What you are asked to do |
The answer must be every line from the entries below that contains "orange".

The data |
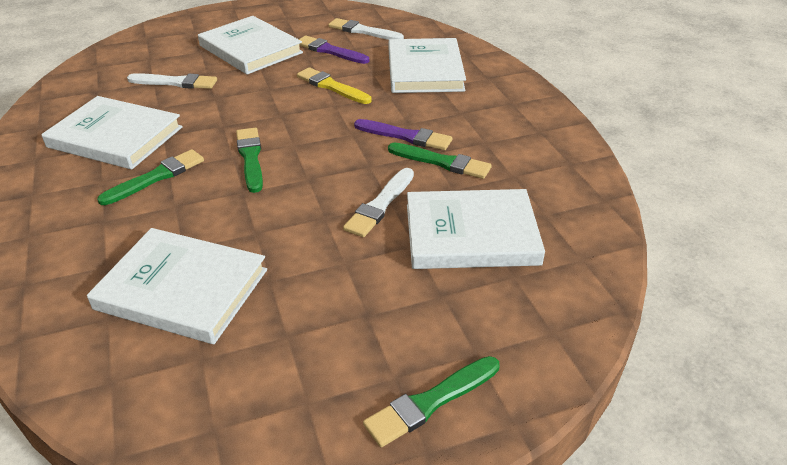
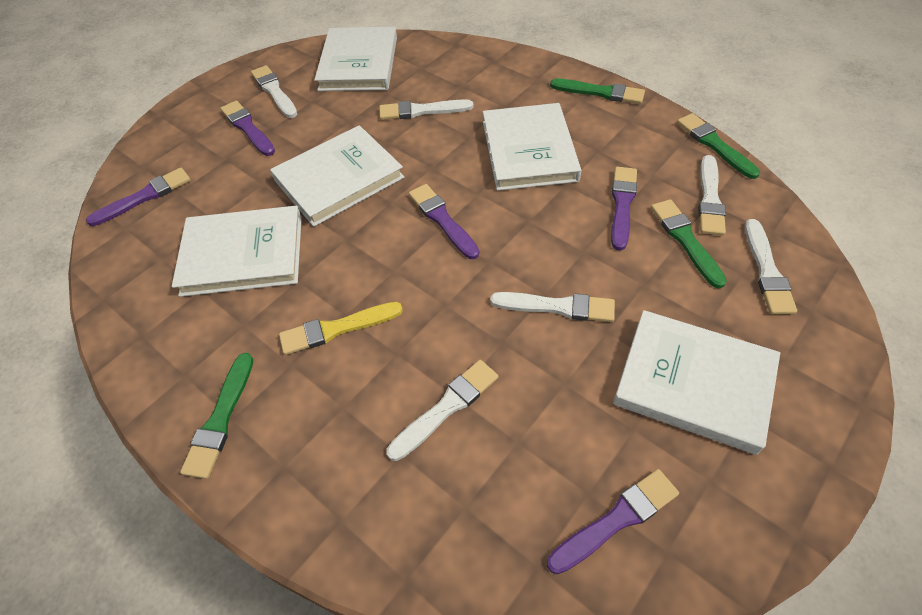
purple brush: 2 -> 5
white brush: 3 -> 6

* * *

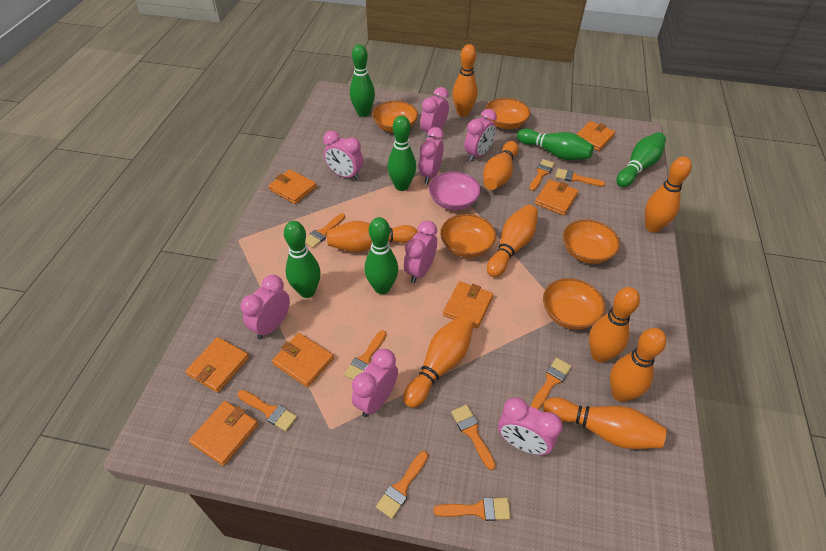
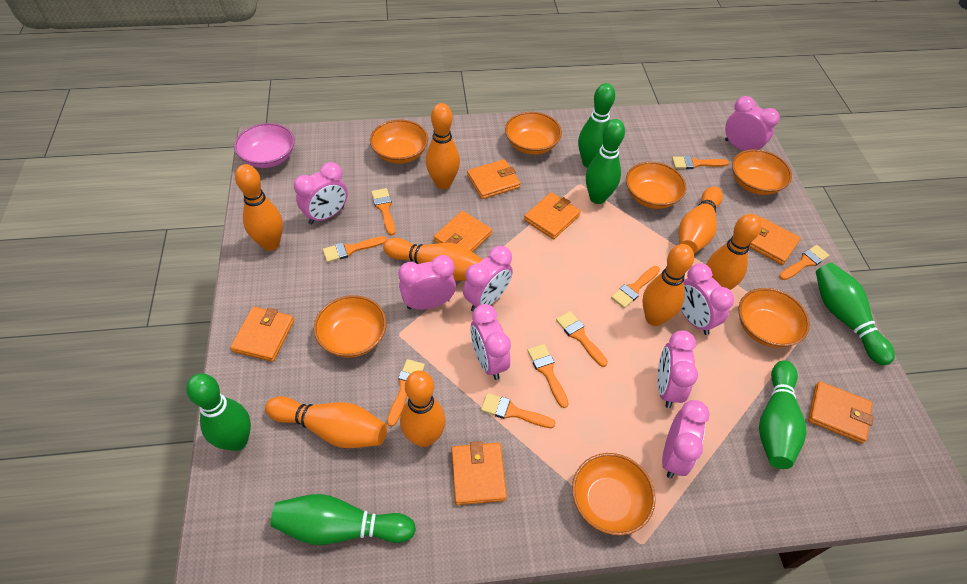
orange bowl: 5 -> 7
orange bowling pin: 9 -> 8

Output of the exercise |
orange bowl: 5 -> 7
orange bowling pin: 9 -> 8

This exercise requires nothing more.